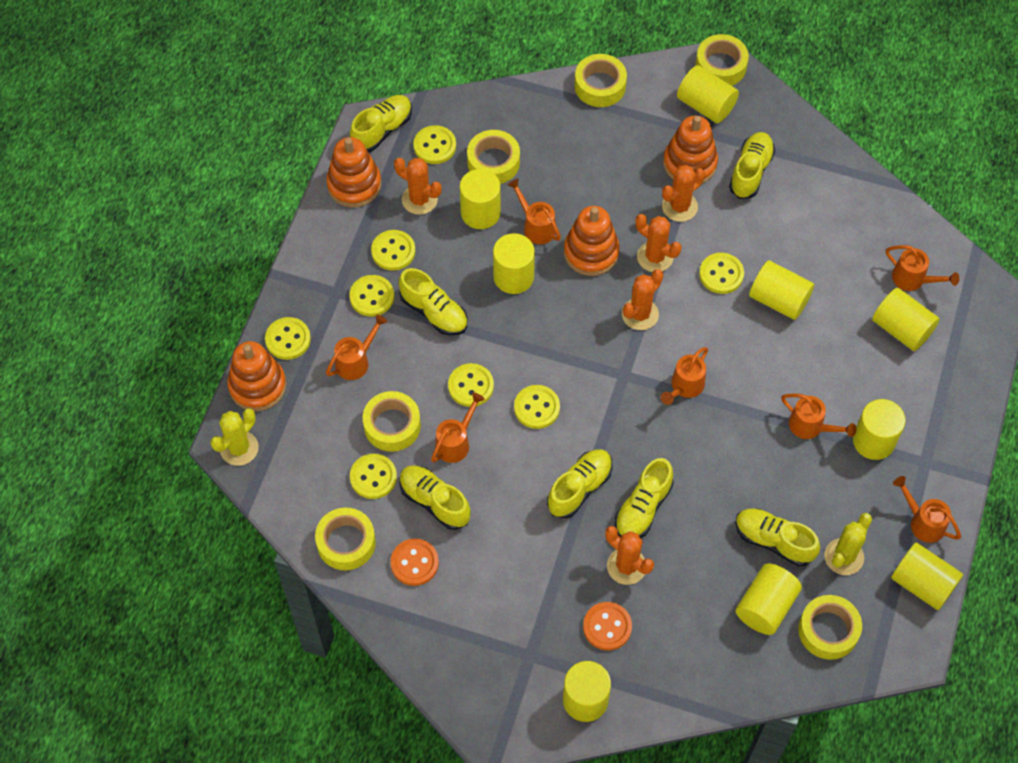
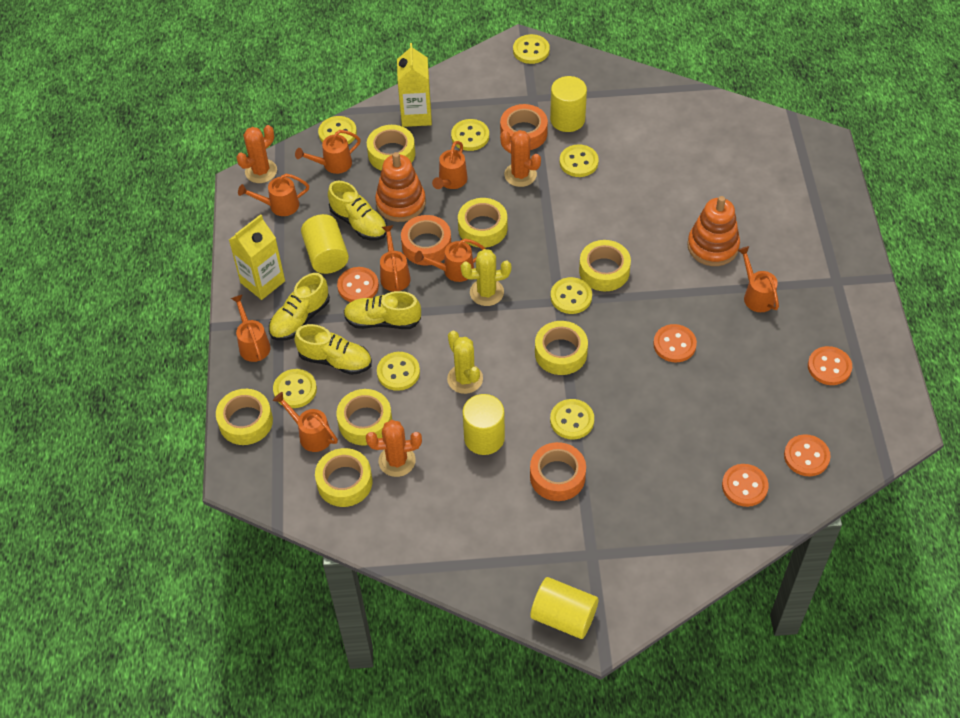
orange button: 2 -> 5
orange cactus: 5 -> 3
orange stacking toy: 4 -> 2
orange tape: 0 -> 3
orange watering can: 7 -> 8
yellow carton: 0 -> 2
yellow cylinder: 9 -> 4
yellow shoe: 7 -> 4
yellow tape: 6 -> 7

> WORK REQUIRED: Output, exactly and with no other text, the line that contains "orange stacking toy: 4 -> 2" and all lines from there to the end of the records.

> SOLUTION TO THE PROBLEM:
orange stacking toy: 4 -> 2
orange tape: 0 -> 3
orange watering can: 7 -> 8
yellow carton: 0 -> 2
yellow cylinder: 9 -> 4
yellow shoe: 7 -> 4
yellow tape: 6 -> 7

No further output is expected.